TASK PROMPT => From the line containing "purple pan: 2 -> 0" to the last line of the records, please reproduce every line exactly and nothing more.

[Scene difference descriptions]
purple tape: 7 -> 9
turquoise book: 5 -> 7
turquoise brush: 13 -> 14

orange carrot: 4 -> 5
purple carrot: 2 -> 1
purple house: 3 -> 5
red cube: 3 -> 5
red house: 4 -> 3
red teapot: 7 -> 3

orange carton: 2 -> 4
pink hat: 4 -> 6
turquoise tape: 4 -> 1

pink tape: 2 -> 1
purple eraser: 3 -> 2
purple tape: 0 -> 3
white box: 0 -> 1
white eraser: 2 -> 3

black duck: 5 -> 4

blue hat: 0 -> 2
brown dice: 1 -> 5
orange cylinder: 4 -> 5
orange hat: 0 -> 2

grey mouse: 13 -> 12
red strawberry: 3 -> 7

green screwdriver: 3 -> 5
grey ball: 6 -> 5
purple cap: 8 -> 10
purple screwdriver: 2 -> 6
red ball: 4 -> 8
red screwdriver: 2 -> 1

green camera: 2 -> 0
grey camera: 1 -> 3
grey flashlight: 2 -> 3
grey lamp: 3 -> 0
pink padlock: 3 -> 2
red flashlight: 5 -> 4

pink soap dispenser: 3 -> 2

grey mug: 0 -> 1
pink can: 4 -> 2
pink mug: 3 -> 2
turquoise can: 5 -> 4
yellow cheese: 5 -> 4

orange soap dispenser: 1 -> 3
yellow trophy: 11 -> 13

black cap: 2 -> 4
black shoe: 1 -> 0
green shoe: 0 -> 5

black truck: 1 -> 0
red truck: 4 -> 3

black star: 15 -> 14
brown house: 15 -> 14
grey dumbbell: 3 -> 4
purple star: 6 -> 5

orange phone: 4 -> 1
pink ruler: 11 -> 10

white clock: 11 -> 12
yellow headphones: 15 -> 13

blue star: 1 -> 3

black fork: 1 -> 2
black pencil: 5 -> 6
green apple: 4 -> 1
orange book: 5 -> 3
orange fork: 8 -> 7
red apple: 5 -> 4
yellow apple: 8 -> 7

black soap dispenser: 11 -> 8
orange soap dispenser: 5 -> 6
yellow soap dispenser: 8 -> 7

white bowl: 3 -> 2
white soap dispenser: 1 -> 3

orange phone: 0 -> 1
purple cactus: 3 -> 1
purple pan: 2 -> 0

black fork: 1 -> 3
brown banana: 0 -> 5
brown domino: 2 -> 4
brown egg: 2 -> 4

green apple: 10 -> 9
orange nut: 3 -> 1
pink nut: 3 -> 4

FINISHED EXERCISE =>
purple pan: 2 -> 0

black fork: 1 -> 3
brown banana: 0 -> 5
brown domino: 2 -> 4
brown egg: 2 -> 4

green apple: 10 -> 9
orange nut: 3 -> 1
pink nut: 3 -> 4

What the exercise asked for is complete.